[MATERIALS PROVIDED — start]
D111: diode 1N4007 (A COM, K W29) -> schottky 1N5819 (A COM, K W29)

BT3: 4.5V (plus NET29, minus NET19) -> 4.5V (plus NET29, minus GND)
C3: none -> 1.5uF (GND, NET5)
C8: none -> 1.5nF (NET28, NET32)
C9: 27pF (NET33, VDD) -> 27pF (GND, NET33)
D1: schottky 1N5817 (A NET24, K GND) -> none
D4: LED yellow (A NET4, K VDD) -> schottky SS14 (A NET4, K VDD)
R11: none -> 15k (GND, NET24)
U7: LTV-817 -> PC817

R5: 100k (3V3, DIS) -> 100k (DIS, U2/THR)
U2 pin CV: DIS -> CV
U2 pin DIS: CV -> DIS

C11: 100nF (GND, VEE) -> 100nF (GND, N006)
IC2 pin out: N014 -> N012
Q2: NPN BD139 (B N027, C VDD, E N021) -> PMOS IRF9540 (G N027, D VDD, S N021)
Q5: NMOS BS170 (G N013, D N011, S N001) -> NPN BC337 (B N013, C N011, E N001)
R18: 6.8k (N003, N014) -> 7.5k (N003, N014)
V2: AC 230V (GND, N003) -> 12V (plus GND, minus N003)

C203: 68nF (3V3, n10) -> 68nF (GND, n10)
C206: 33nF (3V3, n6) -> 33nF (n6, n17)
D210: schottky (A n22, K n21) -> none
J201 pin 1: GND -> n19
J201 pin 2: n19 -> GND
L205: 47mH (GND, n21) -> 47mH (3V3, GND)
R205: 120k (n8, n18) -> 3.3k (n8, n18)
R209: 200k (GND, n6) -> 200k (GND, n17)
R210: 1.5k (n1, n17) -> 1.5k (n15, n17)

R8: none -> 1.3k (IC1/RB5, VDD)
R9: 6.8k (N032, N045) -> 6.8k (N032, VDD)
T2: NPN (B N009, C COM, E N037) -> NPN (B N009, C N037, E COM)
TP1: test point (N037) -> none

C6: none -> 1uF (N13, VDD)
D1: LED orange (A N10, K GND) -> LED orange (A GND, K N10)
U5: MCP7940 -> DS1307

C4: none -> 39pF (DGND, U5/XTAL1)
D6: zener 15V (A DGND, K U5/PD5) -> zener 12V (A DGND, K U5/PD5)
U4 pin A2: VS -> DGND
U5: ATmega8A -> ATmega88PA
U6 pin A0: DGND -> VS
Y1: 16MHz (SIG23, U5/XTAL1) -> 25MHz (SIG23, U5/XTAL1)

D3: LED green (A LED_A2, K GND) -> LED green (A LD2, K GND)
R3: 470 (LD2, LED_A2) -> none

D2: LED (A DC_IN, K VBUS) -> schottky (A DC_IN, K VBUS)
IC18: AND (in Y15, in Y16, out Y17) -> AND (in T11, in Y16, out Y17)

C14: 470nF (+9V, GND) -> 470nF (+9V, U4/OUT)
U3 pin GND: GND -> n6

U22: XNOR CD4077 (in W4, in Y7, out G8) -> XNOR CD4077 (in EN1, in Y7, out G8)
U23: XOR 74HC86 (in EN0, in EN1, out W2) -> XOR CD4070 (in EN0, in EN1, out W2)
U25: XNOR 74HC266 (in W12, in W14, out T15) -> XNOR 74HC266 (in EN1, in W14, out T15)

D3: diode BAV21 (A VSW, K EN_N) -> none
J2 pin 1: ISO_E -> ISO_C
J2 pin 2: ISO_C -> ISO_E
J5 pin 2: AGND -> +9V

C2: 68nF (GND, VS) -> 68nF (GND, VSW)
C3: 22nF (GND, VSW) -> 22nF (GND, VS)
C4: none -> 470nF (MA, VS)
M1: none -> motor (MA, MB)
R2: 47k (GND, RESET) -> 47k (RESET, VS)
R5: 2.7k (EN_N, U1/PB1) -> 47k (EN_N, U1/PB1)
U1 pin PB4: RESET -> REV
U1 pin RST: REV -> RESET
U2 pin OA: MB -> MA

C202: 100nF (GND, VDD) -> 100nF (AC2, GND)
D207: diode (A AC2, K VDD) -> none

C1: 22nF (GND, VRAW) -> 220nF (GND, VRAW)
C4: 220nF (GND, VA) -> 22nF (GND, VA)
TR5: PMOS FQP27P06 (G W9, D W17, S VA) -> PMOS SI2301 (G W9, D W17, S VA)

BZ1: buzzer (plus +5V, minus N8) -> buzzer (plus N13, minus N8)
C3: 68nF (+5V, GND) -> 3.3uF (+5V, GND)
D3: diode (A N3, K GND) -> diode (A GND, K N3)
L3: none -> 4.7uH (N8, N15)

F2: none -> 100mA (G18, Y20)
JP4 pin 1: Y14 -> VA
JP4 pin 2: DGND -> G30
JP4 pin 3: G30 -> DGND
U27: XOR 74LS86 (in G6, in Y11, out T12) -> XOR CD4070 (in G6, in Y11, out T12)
[MATERIALS PROVIDED — finish]
=== PROBLEM REQUIREMENTS ===
Reproduce, exactly and without additions, the run of lines from the start of the listing above to the line bearing "J201 pin 2: n19 -> GND", inclusive.

=== RESULT FOR THIS EXERCISE ===
D111: diode 1N4007 (A COM, K W29) -> schottky 1N5819 (A COM, K W29)

BT3: 4.5V (plus NET29, minus NET19) -> 4.5V (plus NET29, minus GND)
C3: none -> 1.5uF (GND, NET5)
C8: none -> 1.5nF (NET28, NET32)
C9: 27pF (NET33, VDD) -> 27pF (GND, NET33)
D1: schottky 1N5817 (A NET24, K GND) -> none
D4: LED yellow (A NET4, K VDD) -> schottky SS14 (A NET4, K VDD)
R11: none -> 15k (GND, NET24)
U7: LTV-817 -> PC817

R5: 100k (3V3, DIS) -> 100k (DIS, U2/THR)
U2 pin CV: DIS -> CV
U2 pin DIS: CV -> DIS

C11: 100nF (GND, VEE) -> 100nF (GND, N006)
IC2 pin out: N014 -> N012
Q2: NPN BD139 (B N027, C VDD, E N021) -> PMOS IRF9540 (G N027, D VDD, S N021)
Q5: NMOS BS170 (G N013, D N011, S N001) -> NPN BC337 (B N013, C N011, E N001)
R18: 6.8k (N003, N014) -> 7.5k (N003, N014)
V2: AC 230V (GND, N003) -> 12V (plus GND, minus N003)

C203: 68nF (3V3, n10) -> 68nF (GND, n10)
C206: 33nF (3V3, n6) -> 33nF (n6, n17)
D210: schottky (A n22, K n21) -> none
J201 pin 1: GND -> n19
J201 pin 2: n19 -> GND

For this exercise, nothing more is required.